[Record set Boundary: Start]
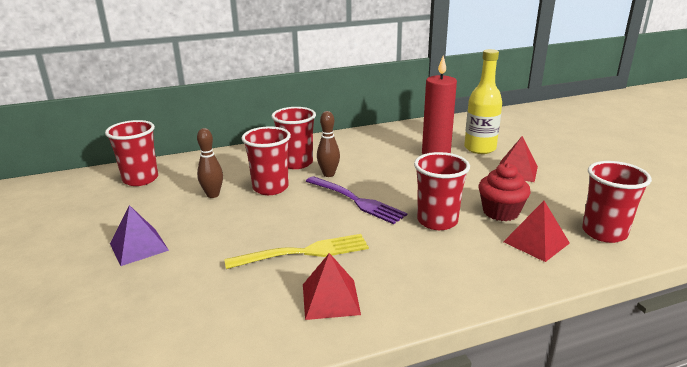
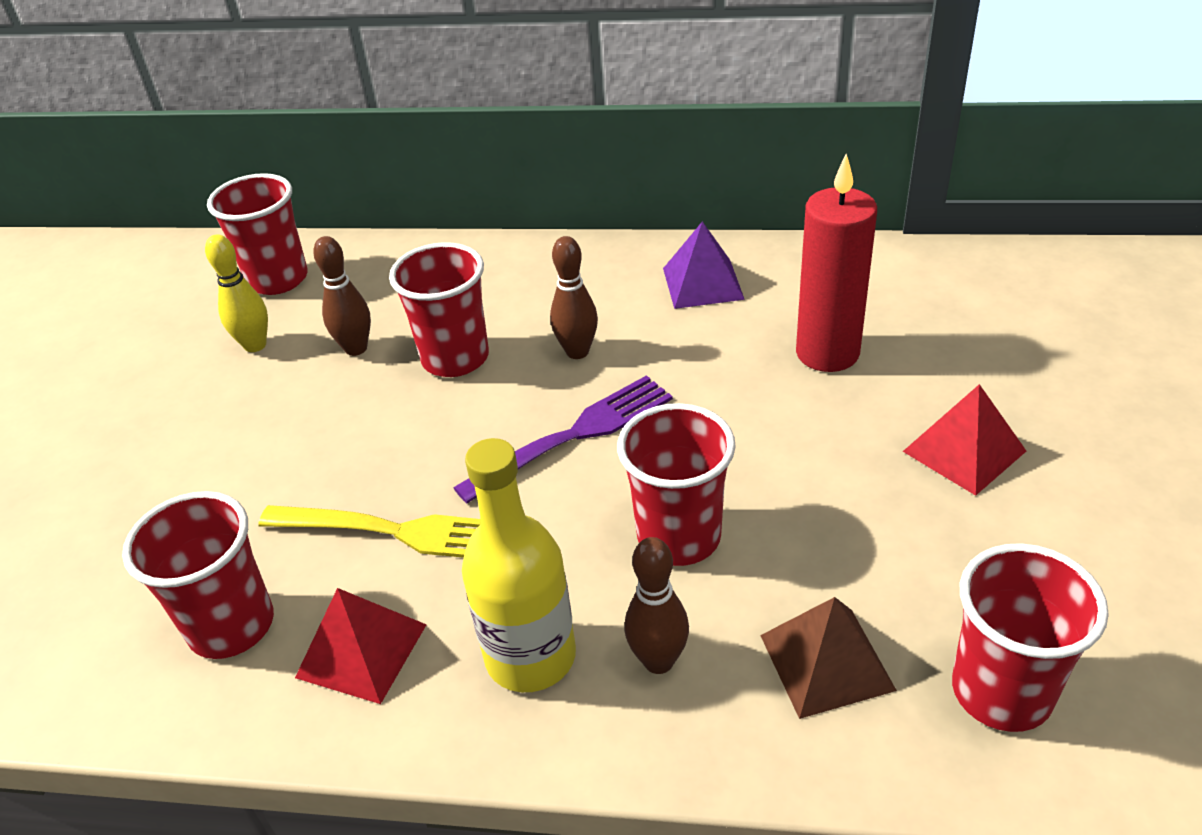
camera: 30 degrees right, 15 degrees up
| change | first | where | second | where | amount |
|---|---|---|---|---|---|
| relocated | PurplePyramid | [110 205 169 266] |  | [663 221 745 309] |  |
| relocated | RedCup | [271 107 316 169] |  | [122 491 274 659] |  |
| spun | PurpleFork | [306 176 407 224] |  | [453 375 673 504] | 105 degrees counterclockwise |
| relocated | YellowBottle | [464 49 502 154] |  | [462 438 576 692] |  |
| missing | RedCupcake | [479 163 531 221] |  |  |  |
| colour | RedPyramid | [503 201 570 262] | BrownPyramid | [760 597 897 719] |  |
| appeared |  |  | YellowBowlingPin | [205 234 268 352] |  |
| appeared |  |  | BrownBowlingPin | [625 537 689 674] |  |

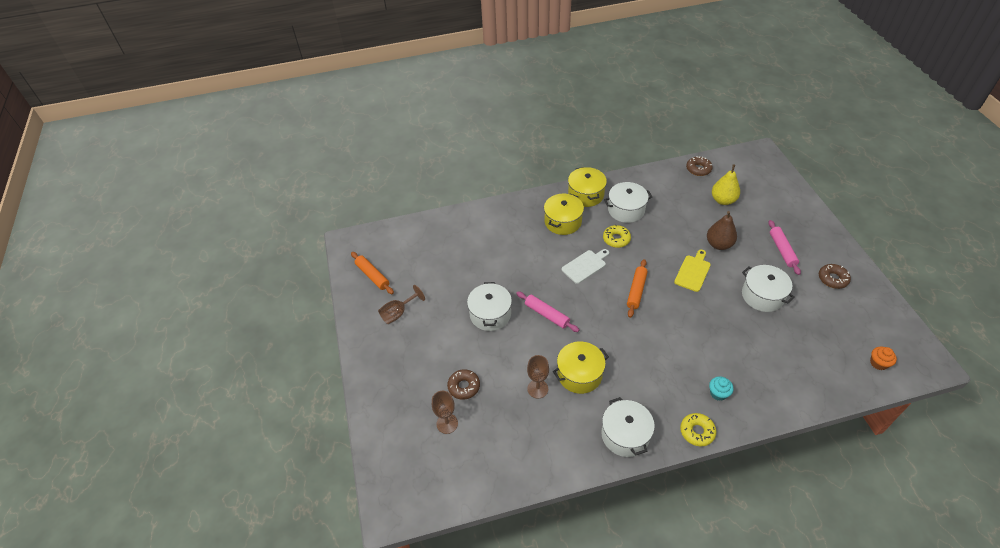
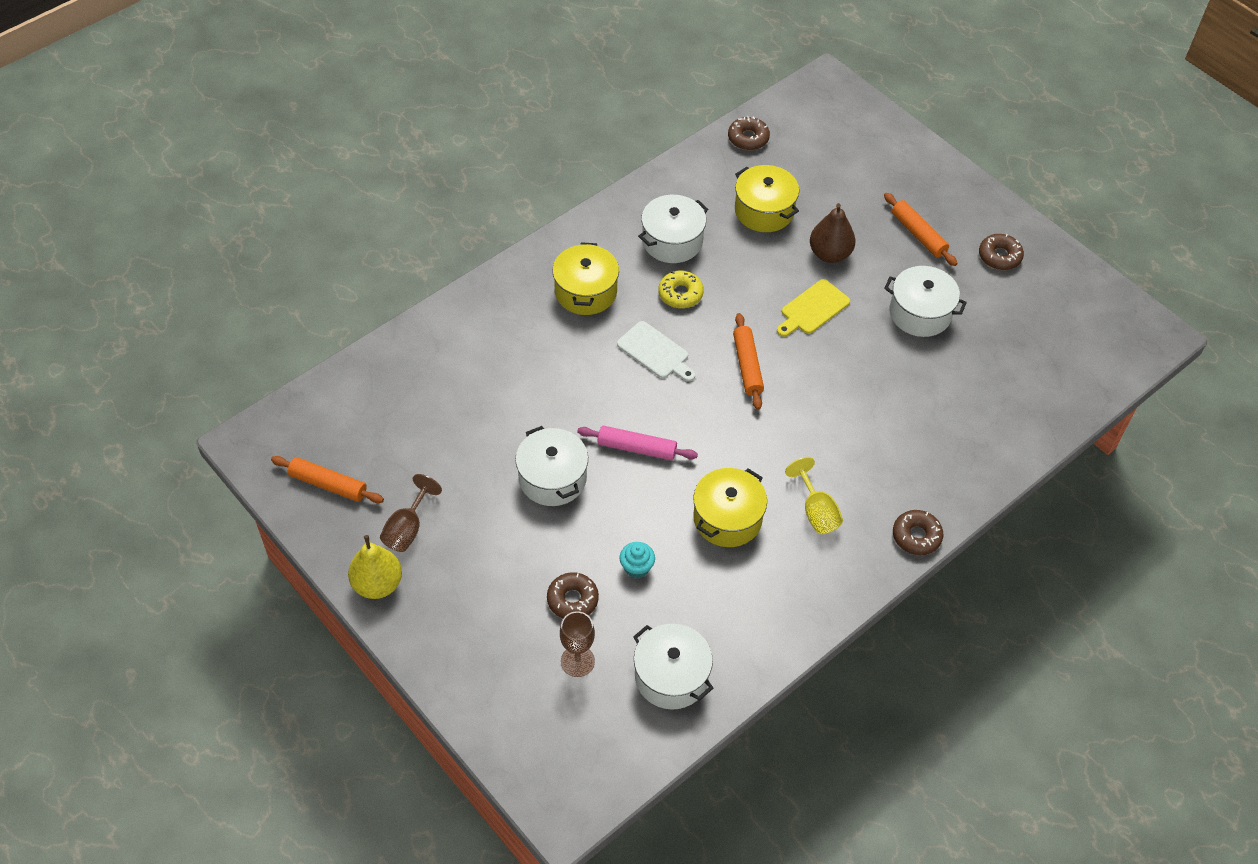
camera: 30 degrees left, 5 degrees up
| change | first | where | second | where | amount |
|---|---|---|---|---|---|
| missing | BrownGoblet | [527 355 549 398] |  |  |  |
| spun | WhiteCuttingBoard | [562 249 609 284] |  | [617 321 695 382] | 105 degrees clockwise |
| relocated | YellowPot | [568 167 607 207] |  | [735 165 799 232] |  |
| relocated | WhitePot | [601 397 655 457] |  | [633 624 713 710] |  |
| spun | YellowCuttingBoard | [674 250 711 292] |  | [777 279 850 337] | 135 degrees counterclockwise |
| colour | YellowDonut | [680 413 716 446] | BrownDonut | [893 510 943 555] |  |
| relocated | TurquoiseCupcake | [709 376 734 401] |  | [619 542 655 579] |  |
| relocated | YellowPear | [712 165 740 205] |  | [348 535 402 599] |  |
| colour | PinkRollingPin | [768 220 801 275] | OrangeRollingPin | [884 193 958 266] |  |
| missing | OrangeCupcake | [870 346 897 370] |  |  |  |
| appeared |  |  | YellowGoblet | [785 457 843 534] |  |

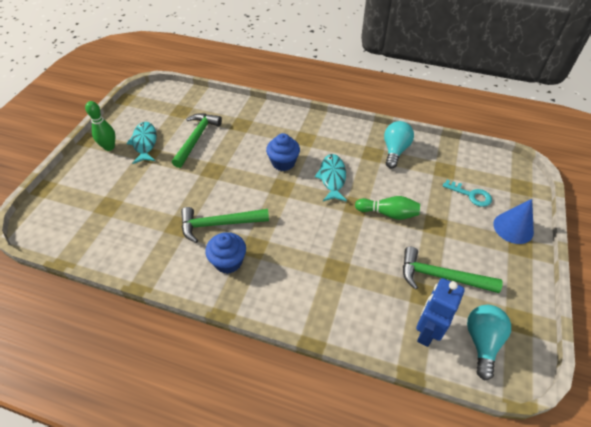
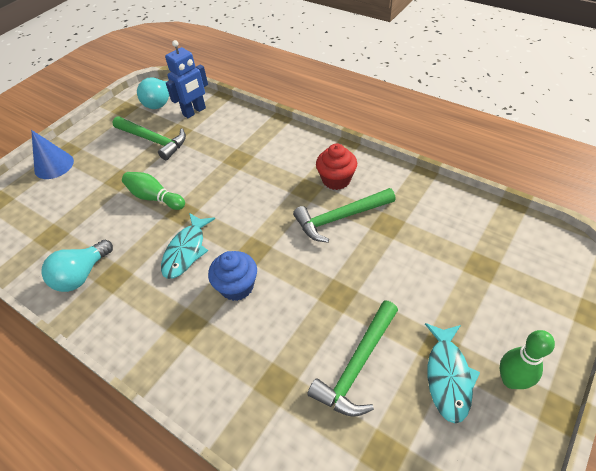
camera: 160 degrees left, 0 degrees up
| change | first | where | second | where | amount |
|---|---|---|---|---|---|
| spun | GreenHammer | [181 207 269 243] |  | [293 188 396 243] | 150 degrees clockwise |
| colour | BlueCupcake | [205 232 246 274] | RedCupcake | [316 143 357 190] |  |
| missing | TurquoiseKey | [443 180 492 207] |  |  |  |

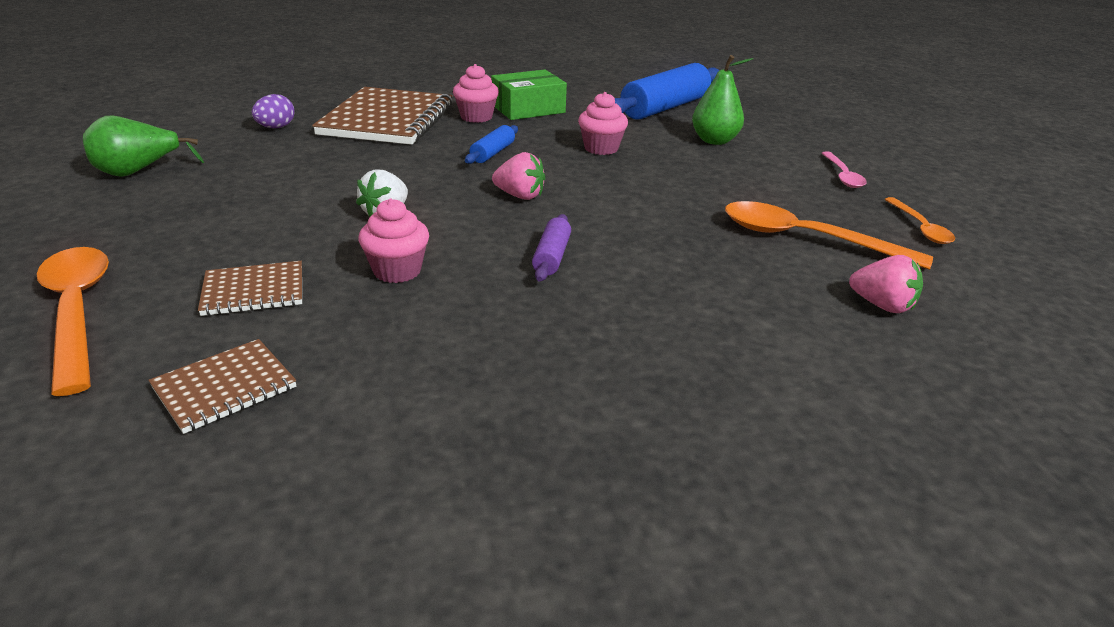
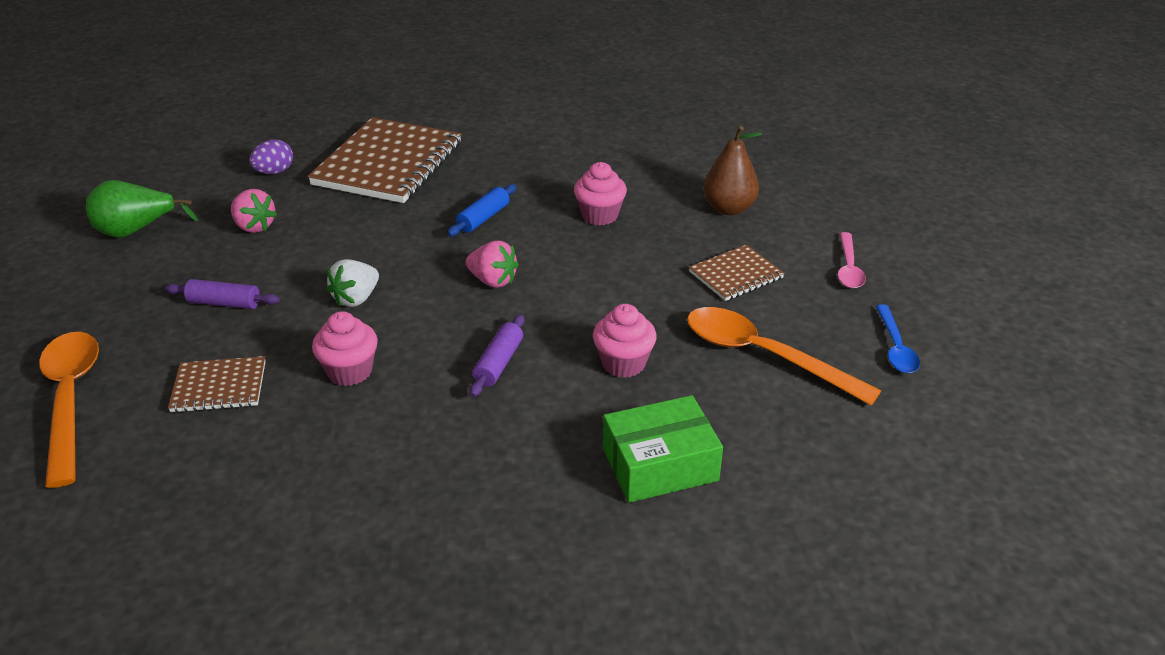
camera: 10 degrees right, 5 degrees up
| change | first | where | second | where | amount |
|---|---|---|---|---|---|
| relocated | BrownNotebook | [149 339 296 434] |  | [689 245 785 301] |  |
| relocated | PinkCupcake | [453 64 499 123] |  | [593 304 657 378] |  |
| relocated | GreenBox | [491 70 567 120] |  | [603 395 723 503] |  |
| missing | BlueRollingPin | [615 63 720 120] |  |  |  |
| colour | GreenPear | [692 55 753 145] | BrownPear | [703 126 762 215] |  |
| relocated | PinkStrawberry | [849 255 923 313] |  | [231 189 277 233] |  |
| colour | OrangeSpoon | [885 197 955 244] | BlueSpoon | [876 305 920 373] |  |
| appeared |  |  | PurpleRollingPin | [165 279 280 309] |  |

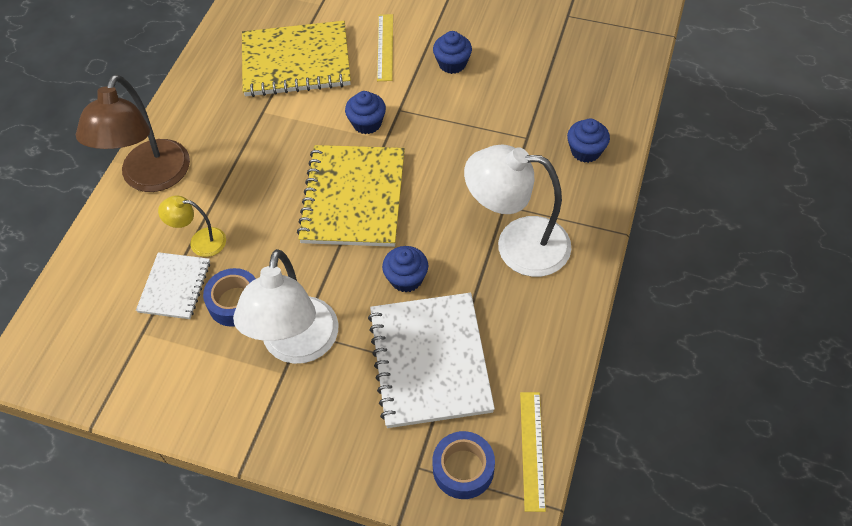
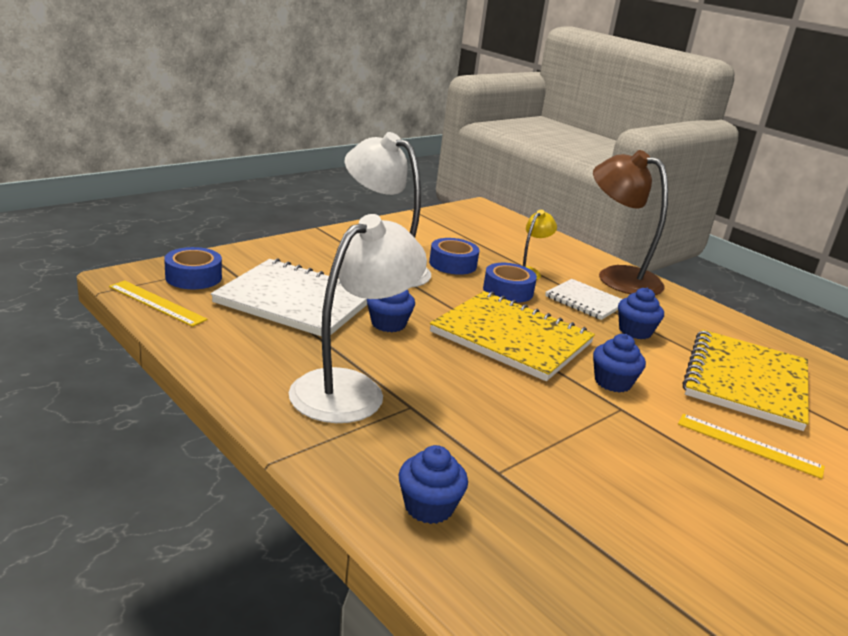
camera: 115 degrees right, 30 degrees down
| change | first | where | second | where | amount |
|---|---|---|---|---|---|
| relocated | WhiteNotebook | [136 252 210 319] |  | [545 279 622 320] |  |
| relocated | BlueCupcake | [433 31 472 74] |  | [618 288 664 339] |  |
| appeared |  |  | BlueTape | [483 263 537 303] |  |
[Record set Boundary: End]
Task brief: Could the entries above be printed again exactly, apart from the pictures?

Reply to the exercise:
camera: 30 degrees right, 15 degrees up
| change | first | where | second | where | amount |
|---|---|---|---|---|---|
| relocated | PurplePyramid | [110 205 169 266] |  | [663 221 745 309] |  |
| relocated | RedCup | [271 107 316 169] |  | [122 491 274 659] |  |
| spun | PurpleFork | [306 176 407 224] |  | [453 375 673 504] | 105 degrees counterclockwise |
| relocated | YellowBottle | [464 49 502 154] |  | [462 438 576 692] |  |
| missing | RedCupcake | [479 163 531 221] |  |  |  |
| colour | RedPyramid | [503 201 570 262] | BrownPyramid | [760 597 897 719] |  |
| appeared |  |  | YellowBowlingPin | [205 234 268 352] |  |
| appeared |  |  | BrownBowlingPin | [625 537 689 674] |  |

camera: 30 degrees left, 5 degrees up
| change | first | where | second | where | amount |
|---|---|---|---|---|---|
| missing | BrownGoblet | [527 355 549 398] |  |  |  |
| spun | WhiteCuttingBoard | [562 249 609 284] |  | [617 321 695 382] | 105 degrees clockwise |
| relocated | YellowPot | [568 167 607 207] |  | [735 165 799 232] |  |
| relocated | WhitePot | [601 397 655 457] |  | [633 624 713 710] |  |
| spun | YellowCuttingBoard | [674 250 711 292] |  | [777 279 850 337] | 135 degrees counterclockwise |
| colour | YellowDonut | [680 413 716 446] | BrownDonut | [893 510 943 555] |  |
| relocated | TurquoiseCupcake | [709 376 734 401] |  | [619 542 655 579] |  |
| relocated | YellowPear | [712 165 740 205] |  | [348 535 402 599] |  |
| colour | PinkRollingPin | [768 220 801 275] | OrangeRollingPin | [884 193 958 266] |  |
| missing | OrangeCupcake | [870 346 897 370] |  |  |  |
| appeared |  |  | YellowGoblet | [785 457 843 534] |  |

camera: 160 degrees left, 0 degrees up
| change | first | where | second | where | amount |
|---|---|---|---|---|---|
| spun | GreenHammer | [181 207 269 243] |  | [293 188 396 243] | 150 degrees clockwise |
| colour | BlueCupcake | [205 232 246 274] | RedCupcake | [316 143 357 190] |  |
| missing | TurquoiseKey | [443 180 492 207] |  |  |  |

camera: 10 degrees right, 5 degrees up
| change | first | where | second | where | amount |
|---|---|---|---|---|---|
| relocated | BrownNotebook | [149 339 296 434] |  | [689 245 785 301] |  |
| relocated | PinkCupcake | [453 64 499 123] |  | [593 304 657 378] |  |
| relocated | GreenBox | [491 70 567 120] |  | [603 395 723 503] |  |
| missing | BlueRollingPin | [615 63 720 120] |  |  |  |
| colour | GreenPear | [692 55 753 145] | BrownPear | [703 126 762 215] |  |
| relocated | PinkStrawberry | [849 255 923 313] |  | [231 189 277 233] |  |
| colour | OrangeSpoon | [885 197 955 244] | BlueSpoon | [876 305 920 373] |  |
| appeared |  |  | PurpleRollingPin | [165 279 280 309] |  |

camera: 115 degrees right, 30 degrees down
| change | first | where | second | where | amount |
|---|---|---|---|---|---|
| relocated | WhiteNotebook | [136 252 210 319] |  | [545 279 622 320] |  |
| relocated | BlueCupcake | [433 31 472 74] |  | [618 288 664 339] |  |
| appeared |  |  | BlueTape | [483 263 537 303] |  |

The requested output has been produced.